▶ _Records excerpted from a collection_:
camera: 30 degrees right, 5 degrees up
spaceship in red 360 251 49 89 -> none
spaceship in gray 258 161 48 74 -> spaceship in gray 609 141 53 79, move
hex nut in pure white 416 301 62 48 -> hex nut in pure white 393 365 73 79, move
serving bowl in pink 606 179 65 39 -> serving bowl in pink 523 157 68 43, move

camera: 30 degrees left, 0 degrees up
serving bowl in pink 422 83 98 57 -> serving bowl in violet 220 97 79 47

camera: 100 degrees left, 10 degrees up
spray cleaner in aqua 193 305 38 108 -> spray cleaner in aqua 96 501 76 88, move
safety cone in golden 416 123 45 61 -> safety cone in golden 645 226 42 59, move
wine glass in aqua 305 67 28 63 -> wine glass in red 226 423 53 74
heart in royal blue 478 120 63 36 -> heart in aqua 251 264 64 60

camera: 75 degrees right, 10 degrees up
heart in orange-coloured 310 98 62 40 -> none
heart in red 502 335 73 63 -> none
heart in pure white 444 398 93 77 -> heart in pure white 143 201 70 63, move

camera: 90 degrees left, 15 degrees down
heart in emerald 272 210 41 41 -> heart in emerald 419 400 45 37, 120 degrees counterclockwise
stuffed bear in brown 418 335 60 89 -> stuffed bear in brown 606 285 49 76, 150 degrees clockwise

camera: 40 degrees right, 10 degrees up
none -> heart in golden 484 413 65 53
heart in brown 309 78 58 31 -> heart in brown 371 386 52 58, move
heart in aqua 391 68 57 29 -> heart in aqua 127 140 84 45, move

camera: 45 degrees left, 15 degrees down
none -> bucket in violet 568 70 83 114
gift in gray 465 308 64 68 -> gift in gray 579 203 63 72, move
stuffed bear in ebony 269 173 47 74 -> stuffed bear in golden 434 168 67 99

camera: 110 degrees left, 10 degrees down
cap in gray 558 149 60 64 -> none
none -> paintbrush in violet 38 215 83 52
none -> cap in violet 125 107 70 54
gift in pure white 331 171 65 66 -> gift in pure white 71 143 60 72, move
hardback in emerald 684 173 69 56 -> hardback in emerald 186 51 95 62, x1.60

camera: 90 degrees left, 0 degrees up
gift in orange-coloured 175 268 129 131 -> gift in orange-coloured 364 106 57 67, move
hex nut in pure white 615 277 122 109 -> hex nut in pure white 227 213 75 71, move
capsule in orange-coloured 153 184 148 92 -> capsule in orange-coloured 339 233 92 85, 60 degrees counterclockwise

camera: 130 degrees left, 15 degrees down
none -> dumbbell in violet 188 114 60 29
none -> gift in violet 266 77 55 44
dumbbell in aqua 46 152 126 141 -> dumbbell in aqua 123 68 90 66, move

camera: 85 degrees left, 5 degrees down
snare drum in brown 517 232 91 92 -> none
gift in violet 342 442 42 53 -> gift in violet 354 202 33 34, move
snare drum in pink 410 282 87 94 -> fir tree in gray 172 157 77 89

▶ _TO DO_: Using the entries above, repeat only the lines from the one containing "spaceship in red 360 251 49 89 -> none" through the one containing "hex nut in pure white 416", end lines included.

▶ _SOLUTION TO THIS EXERCISE_:
spaceship in red 360 251 49 89 -> none
spaceship in gray 258 161 48 74 -> spaceship in gray 609 141 53 79, move
hex nut in pure white 416 301 62 48 -> hex nut in pure white 393 365 73 79, move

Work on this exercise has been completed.